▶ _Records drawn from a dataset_
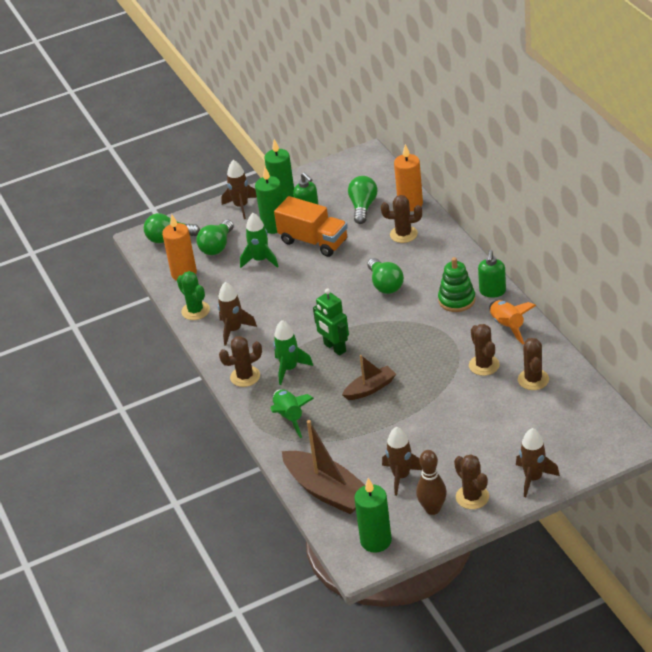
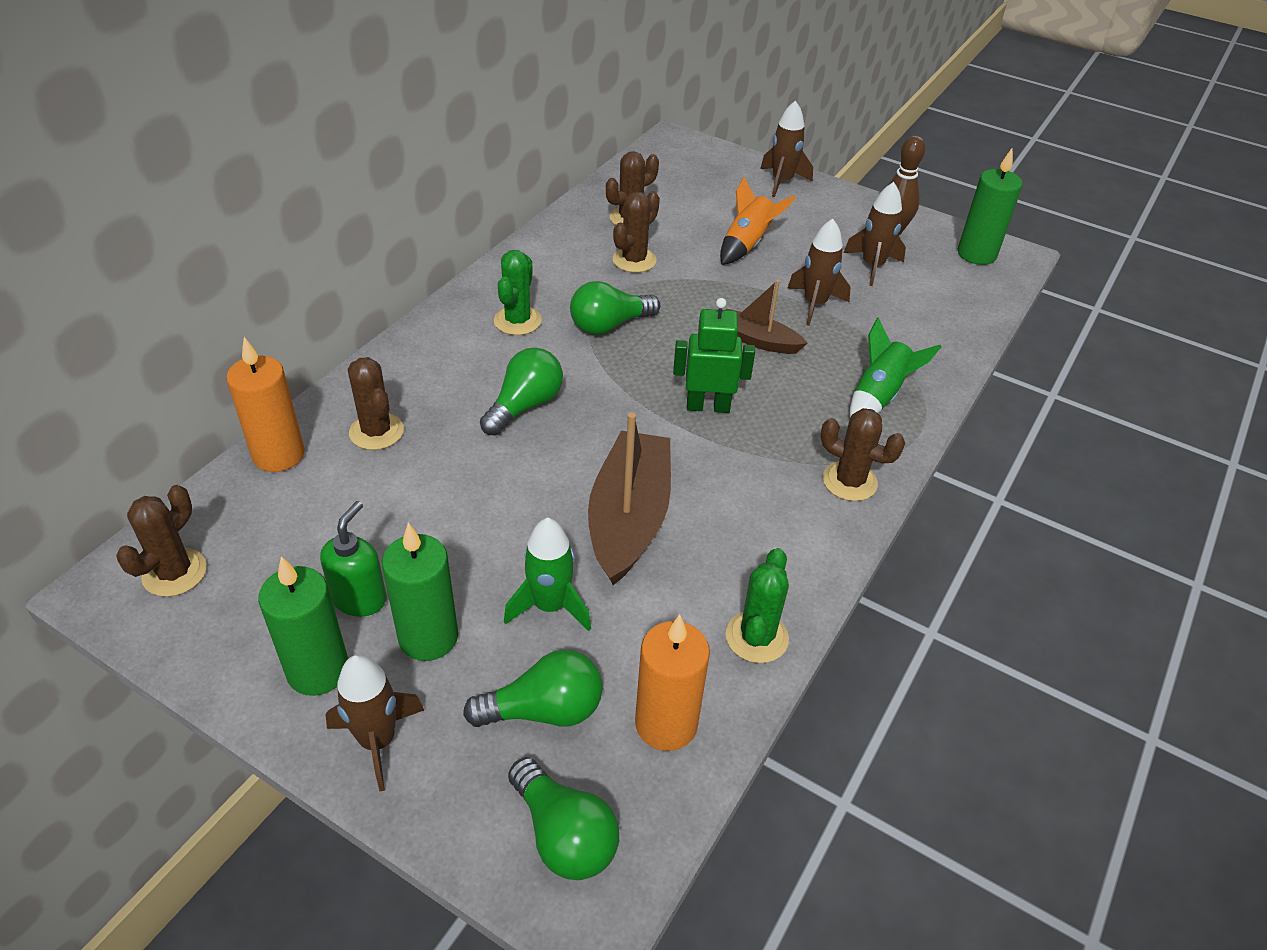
camera: 130 degrees left, 5 degrees up
brown rocket [218,282,257,346] -> brown rocket moved to [787,219,851,326]
green rocket [273,320,313,385] -> none
orange truck [274,196,348,257] -> none
brown boat [282,420,365,514] -> brown boat moved to [588,412,671,585]
green robot [313,288,349,356] -> green robot turned 105 degrees counterclockwise [673,298,755,413]
green light bulb [348,176,377,224] -> green light bulb moved to [570,281,660,335]
green stacking toy [438,257,476,312] -> green cactus [494,250,542,335]
brown cactus [454,454,489,509] -> brown cactus moved to [116,485,207,597]
green soap dispenser [478,250,506,298] -> none
orange rocket [489,300,536,344] -> orange rocket moved to [720,177,796,265]

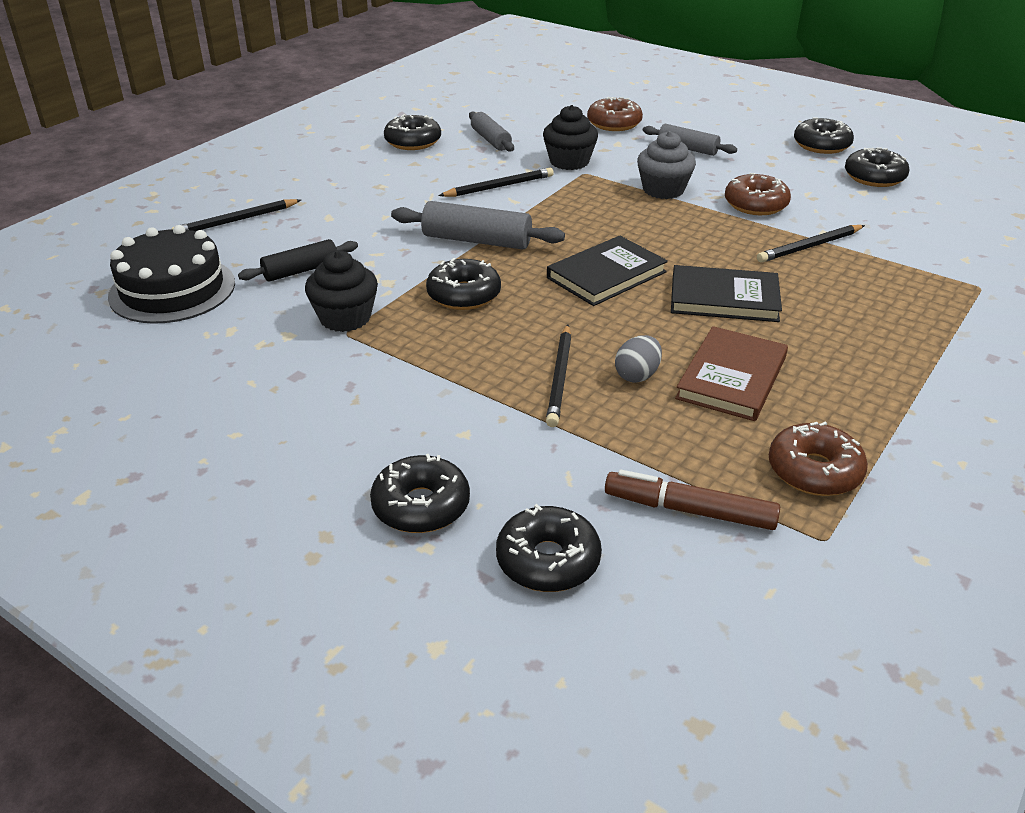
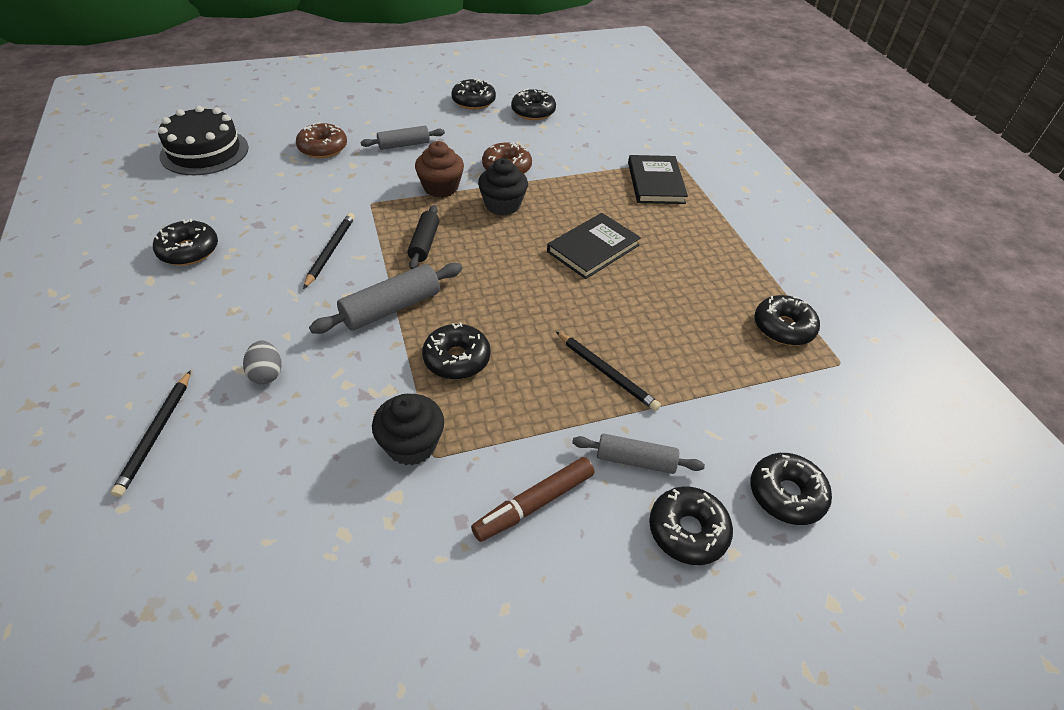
camera: 55 degrees left, 10 degrees up
black cake [108,225,235,324] -> black cake moved to [158,106,249,175]
black rolling pin [238,239,358,282] -> black rolling pin moved to [407,205,440,269]
grey rolling pin [469,112,514,152] -> grey rolling pin moved to [572,433,705,474]
black cupcake [543,105,598,170] -> black cupcake moved to [478,158,528,216]
black book [547,235,668,306] -> black book moved to [628,155,688,204]
brown marker [605,470,780,530] -> brown marker moved to [471,457,595,542]
grey egg [615,335,662,383] -> grey egg moved to [243,341,282,384]
grey cupcake [637,131,696,199] -> brown cupcake [415,141,464,198]
brown book [675,326,788,421] -> none
black pencil [757,225,865,263] -> none
brown donut [769,422,868,496] -> black donut [754,295,820,346]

▶ _Action item_
Would you print, exactly as written, every line above from the one holding "green robot [313,288,349,356]" through the one holding "brown cactus [454,454,489,509]", with both included and no other lines?

▶ _Answer_
green robot [313,288,349,356] -> green robot turned 105 degrees counterclockwise [673,298,755,413]
green light bulb [348,176,377,224] -> green light bulb moved to [570,281,660,335]
green stacking toy [438,257,476,312] -> green cactus [494,250,542,335]
brown cactus [454,454,489,509] -> brown cactus moved to [116,485,207,597]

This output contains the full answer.